[Source data]:
Start of Block

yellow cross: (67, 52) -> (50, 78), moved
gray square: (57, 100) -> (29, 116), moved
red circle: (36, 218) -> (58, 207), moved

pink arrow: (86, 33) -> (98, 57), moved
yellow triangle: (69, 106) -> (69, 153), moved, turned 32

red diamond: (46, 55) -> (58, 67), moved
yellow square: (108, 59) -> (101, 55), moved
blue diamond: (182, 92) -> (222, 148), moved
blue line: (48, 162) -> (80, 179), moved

End of Block
Start of Block

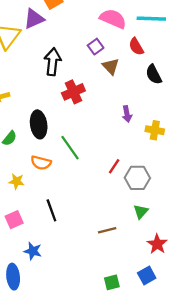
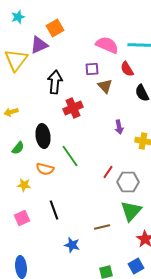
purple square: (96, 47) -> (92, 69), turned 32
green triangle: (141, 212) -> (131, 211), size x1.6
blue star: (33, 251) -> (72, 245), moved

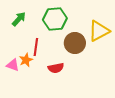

End of Block

[Instructions for the task]:
Using the entries above, output exactly the lines between the line holding "blue diamond: (182, 92) -> (222, 148), moved" and the line holding "blue line: (48, 162) -> (80, 179), moved", end lines included, and nothing more.

[Finished task]:
blue diamond: (182, 92) -> (222, 148), moved
blue line: (48, 162) -> (80, 179), moved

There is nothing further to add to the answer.